Structured diff data:
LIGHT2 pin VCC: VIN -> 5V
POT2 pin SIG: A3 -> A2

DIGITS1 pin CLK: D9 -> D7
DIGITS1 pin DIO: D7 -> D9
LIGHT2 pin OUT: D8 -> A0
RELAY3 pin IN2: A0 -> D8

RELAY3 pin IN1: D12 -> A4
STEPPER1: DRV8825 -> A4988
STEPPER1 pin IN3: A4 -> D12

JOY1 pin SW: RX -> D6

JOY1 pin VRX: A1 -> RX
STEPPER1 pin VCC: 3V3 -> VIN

==

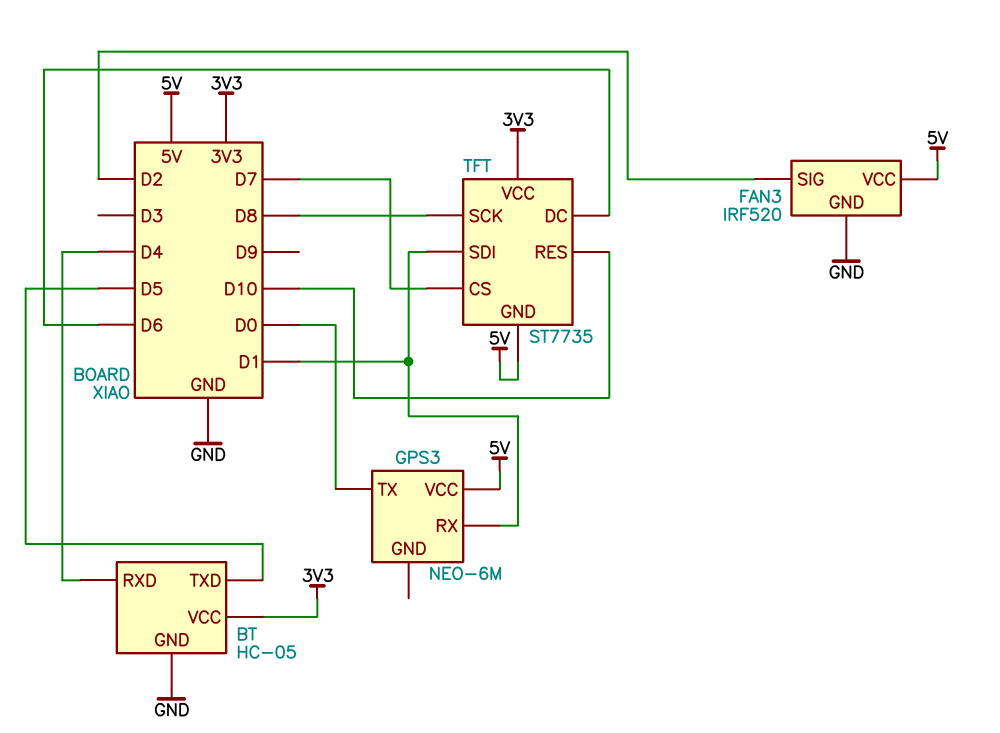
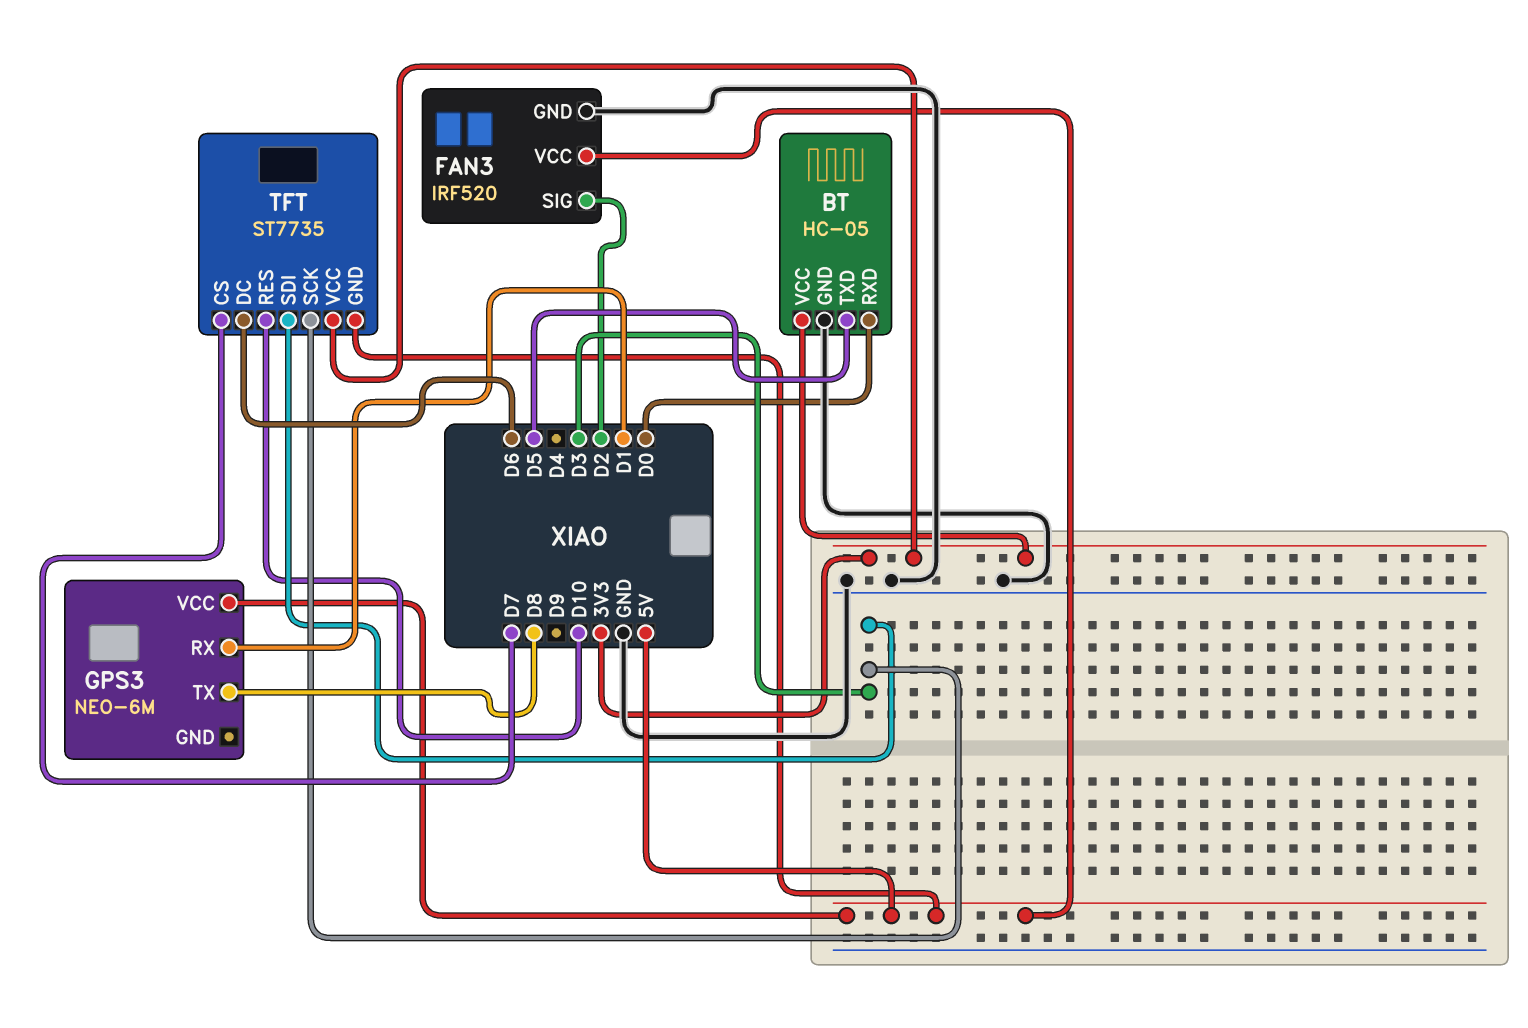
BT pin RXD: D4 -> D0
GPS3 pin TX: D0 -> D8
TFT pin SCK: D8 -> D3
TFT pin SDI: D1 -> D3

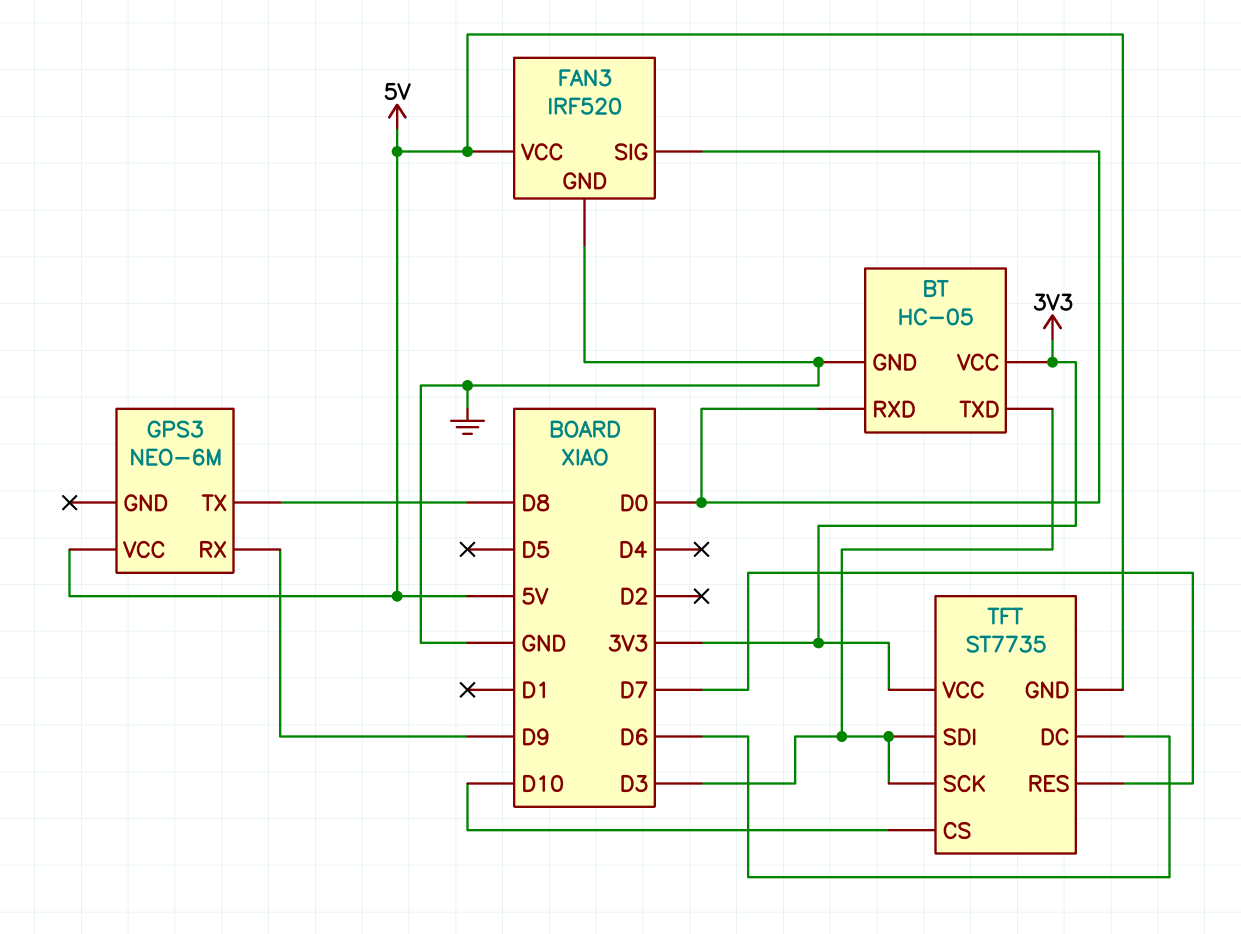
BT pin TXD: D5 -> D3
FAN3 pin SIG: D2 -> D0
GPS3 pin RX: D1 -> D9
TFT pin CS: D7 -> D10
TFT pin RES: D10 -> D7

• Assigned task: The lines above, starting at the one with "LIGHT2 pin VCC: VIN -> 5V" and ending at the one with "JOY1 pin VRX: A1 -> RX", are the only ones to return, exactly as written.

• Answer section:
LIGHT2 pin VCC: VIN -> 5V
POT2 pin SIG: A3 -> A2

DIGITS1 pin CLK: D9 -> D7
DIGITS1 pin DIO: D7 -> D9
LIGHT2 pin OUT: D8 -> A0
RELAY3 pin IN2: A0 -> D8

RELAY3 pin IN1: D12 -> A4
STEPPER1: DRV8825 -> A4988
STEPPER1 pin IN3: A4 -> D12

JOY1 pin SW: RX -> D6

JOY1 pin VRX: A1 -> RX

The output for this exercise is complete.